> Records for the task
※ ※ ※

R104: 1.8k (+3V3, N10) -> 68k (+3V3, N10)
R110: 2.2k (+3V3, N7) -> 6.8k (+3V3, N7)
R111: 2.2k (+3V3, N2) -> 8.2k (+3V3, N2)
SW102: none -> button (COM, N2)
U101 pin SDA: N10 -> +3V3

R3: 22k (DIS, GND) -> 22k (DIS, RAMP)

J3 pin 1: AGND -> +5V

※ ※ ※

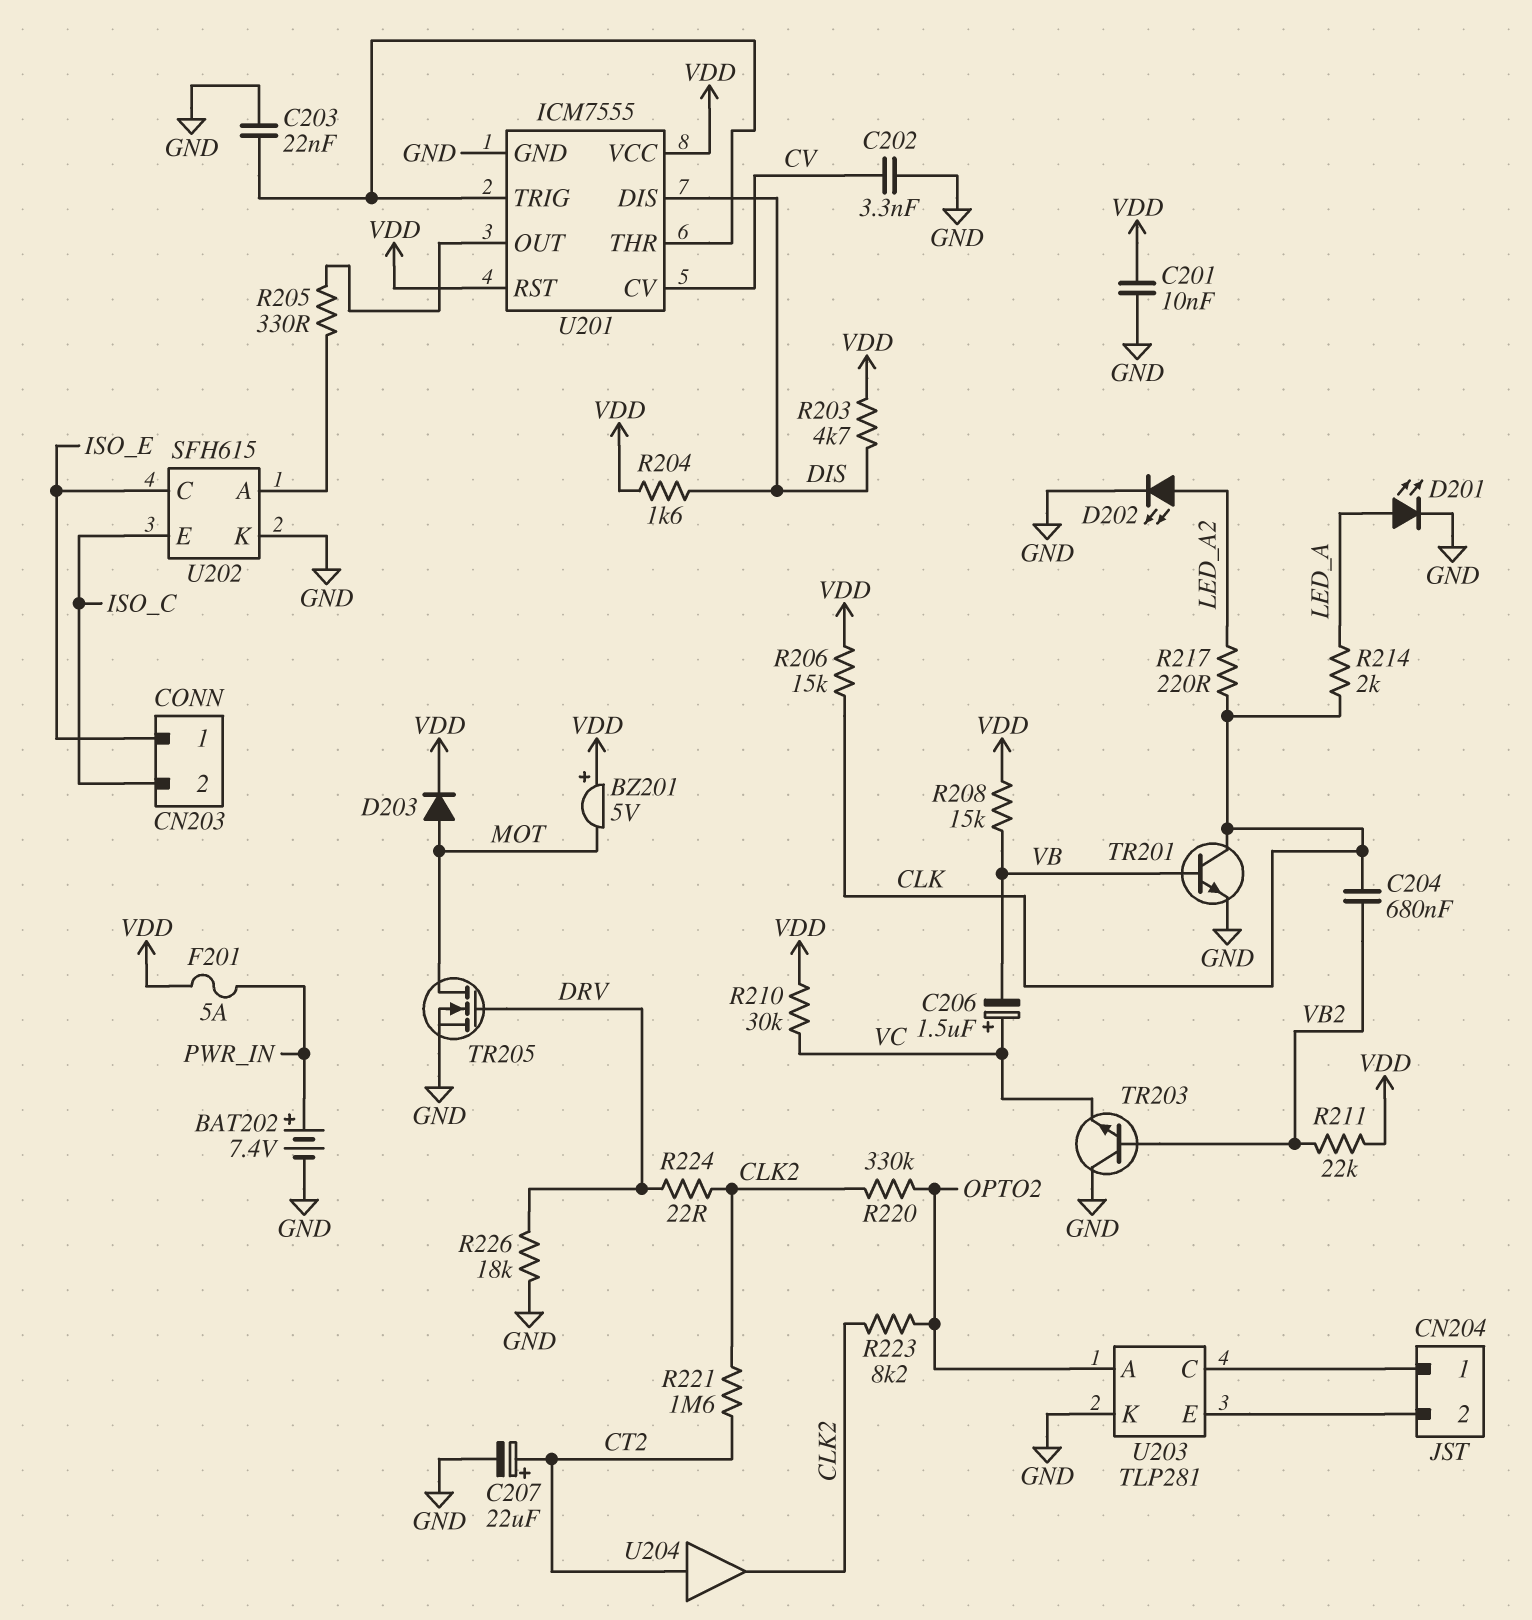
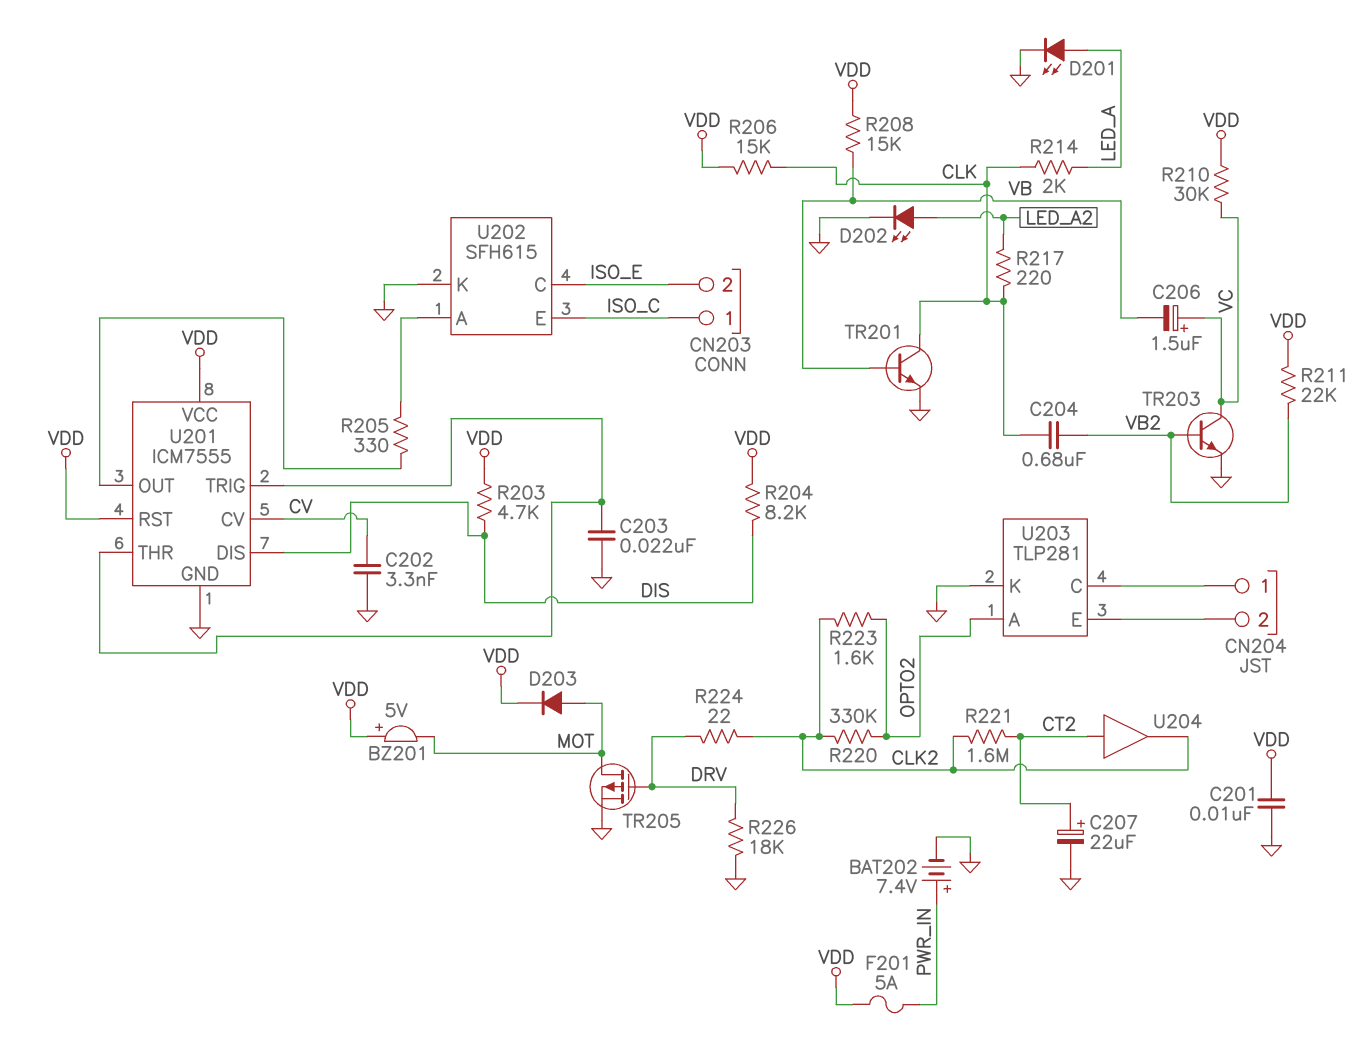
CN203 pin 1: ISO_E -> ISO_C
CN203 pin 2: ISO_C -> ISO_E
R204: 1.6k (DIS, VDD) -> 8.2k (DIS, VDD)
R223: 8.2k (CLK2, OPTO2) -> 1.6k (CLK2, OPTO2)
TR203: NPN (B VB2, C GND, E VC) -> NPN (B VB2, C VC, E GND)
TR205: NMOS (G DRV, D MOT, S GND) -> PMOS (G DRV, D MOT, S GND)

※ ※ ※

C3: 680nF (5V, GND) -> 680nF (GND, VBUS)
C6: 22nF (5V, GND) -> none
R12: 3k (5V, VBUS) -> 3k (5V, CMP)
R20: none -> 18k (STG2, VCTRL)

※ ※ ※

Everything in the material above from the line that has "R104: 1.8k (+3V3, N10) -> 68k (+3V3, N10)" through the line that has "J3 pin 1: AGND -> +5V" must be duplicated exactly, with no other lines given.

> Written solution
R104: 1.8k (+3V3, N10) -> 68k (+3V3, N10)
R110: 2.2k (+3V3, N7) -> 6.8k (+3V3, N7)
R111: 2.2k (+3V3, N2) -> 8.2k (+3V3, N2)
SW102: none -> button (COM, N2)
U101 pin SDA: N10 -> +3V3

R3: 22k (DIS, GND) -> 22k (DIS, RAMP)

J3 pin 1: AGND -> +5V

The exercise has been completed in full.